Extract word for word the lines of the listing from its start to the line holding "LIGHT: LM393 -> TEMT6000", both ends kept; pictures are not part of the copy.
----------
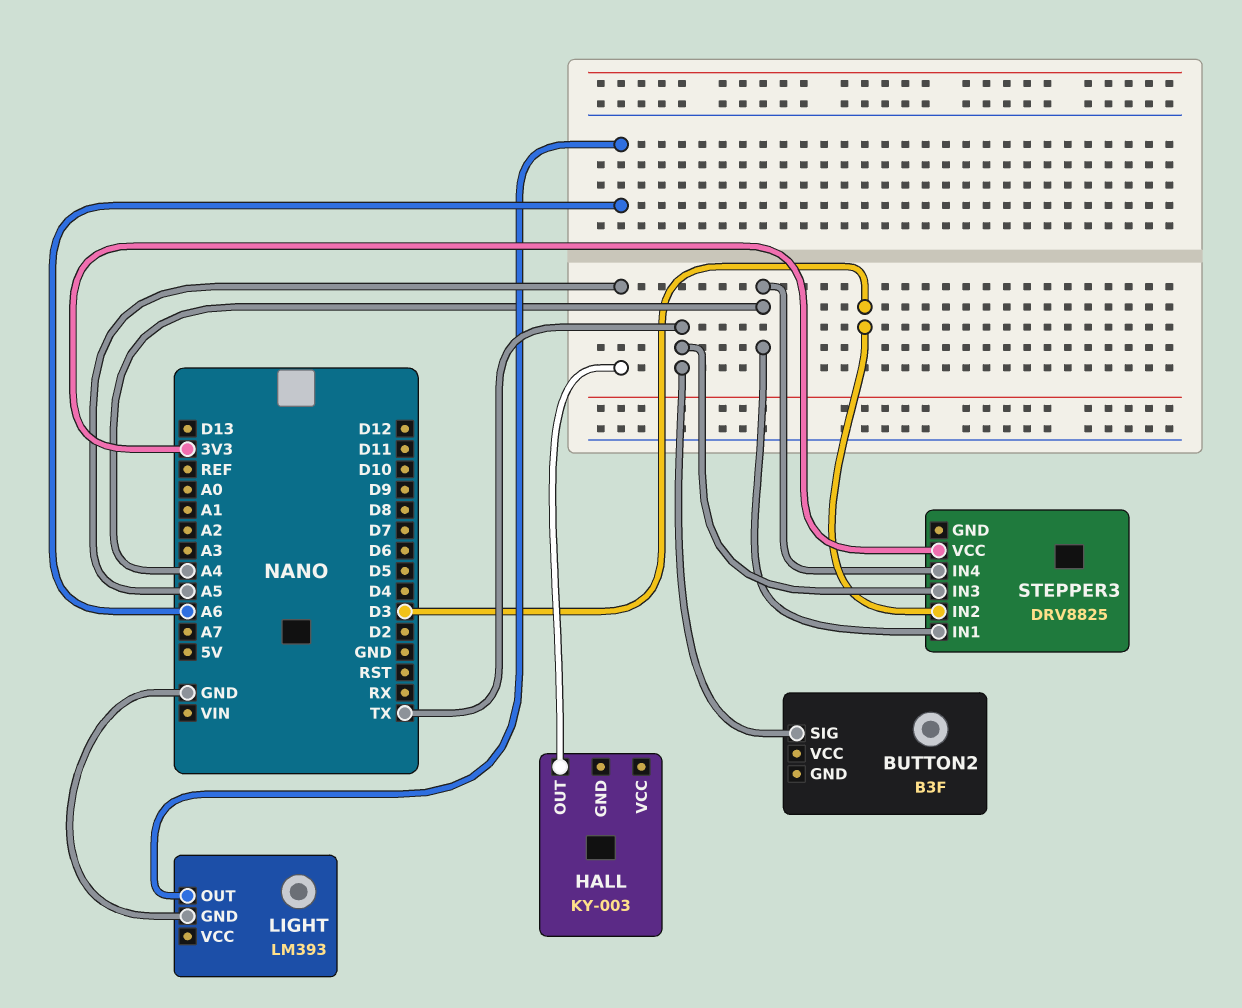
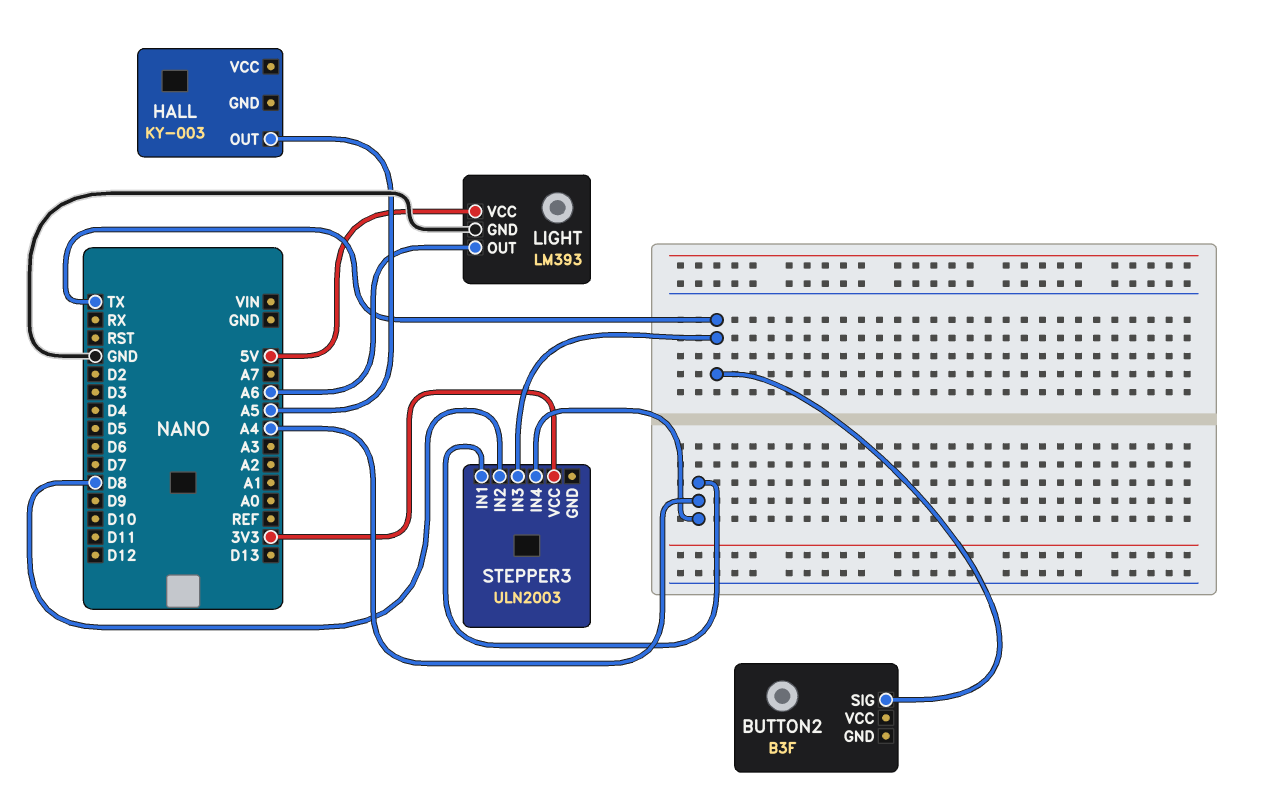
LIGHT pin VCC: none -> 5V
STEPPER3: DRV8825 -> ULN2003
STEPPER3 pin IN2: D3 -> D8

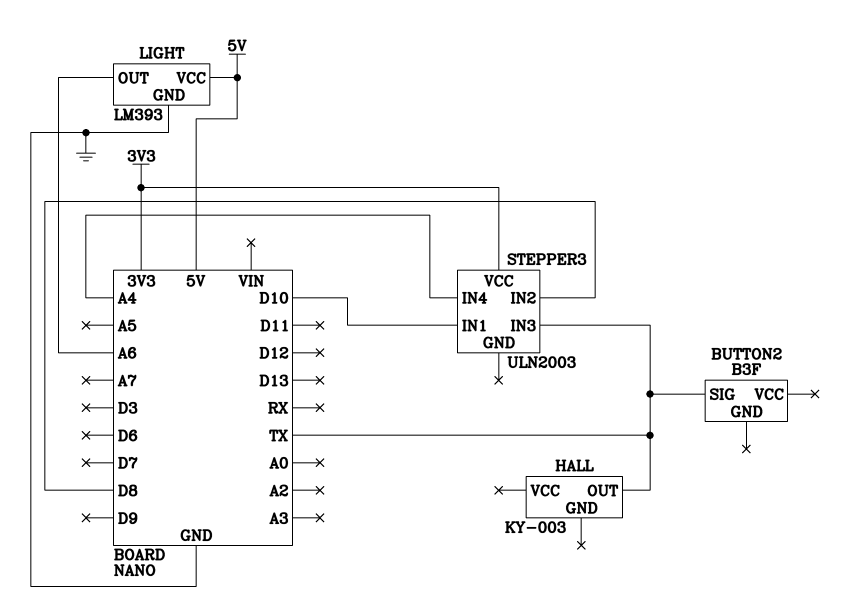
HALL pin OUT: A5 -> TX
STEPPER3 pin IN1: A4 -> D10

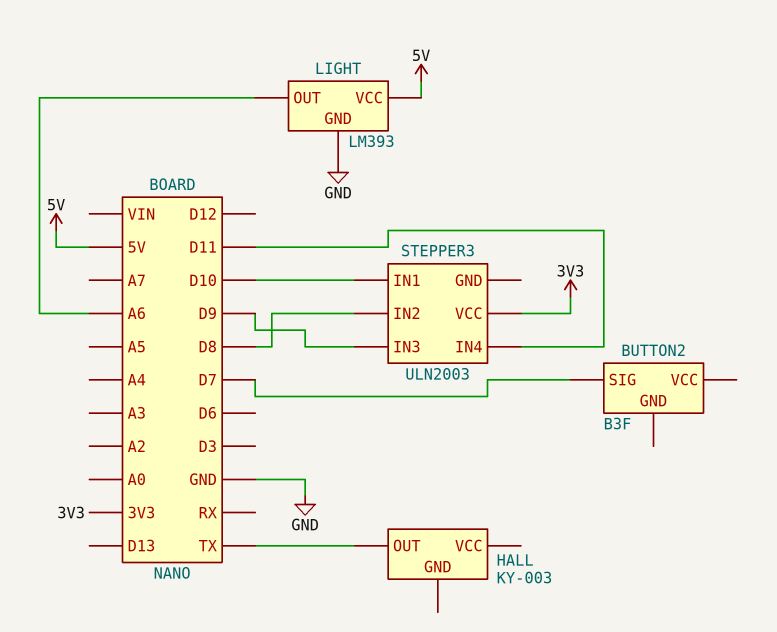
BUTTON2 pin SIG: TX -> D7
STEPPER3 pin IN3: TX -> D9
STEPPER3 pin IN4: A4 -> D11

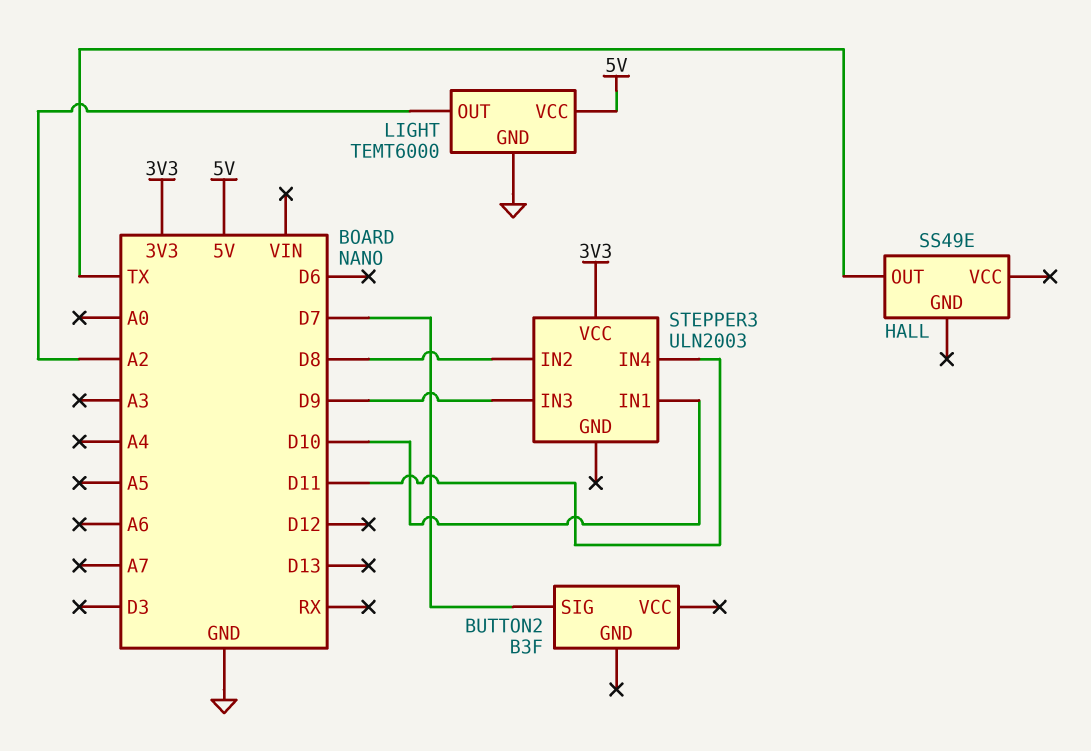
HALL: KY-003 -> SS49E
LIGHT: LM393 -> TEMT6000
LIGHT pin OUT: A6 -> A2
----------
* _Response below_
LIGHT pin VCC: none -> 5V
STEPPER3: DRV8825 -> ULN2003
STEPPER3 pin IN2: D3 -> D8

HALL pin OUT: A5 -> TX
STEPPER3 pin IN1: A4 -> D10

BUTTON2 pin SIG: TX -> D7
STEPPER3 pin IN3: TX -> D9
STEPPER3 pin IN4: A4 -> D11

HALL: KY-003 -> SS49E
LIGHT: LM393 -> TEMT6000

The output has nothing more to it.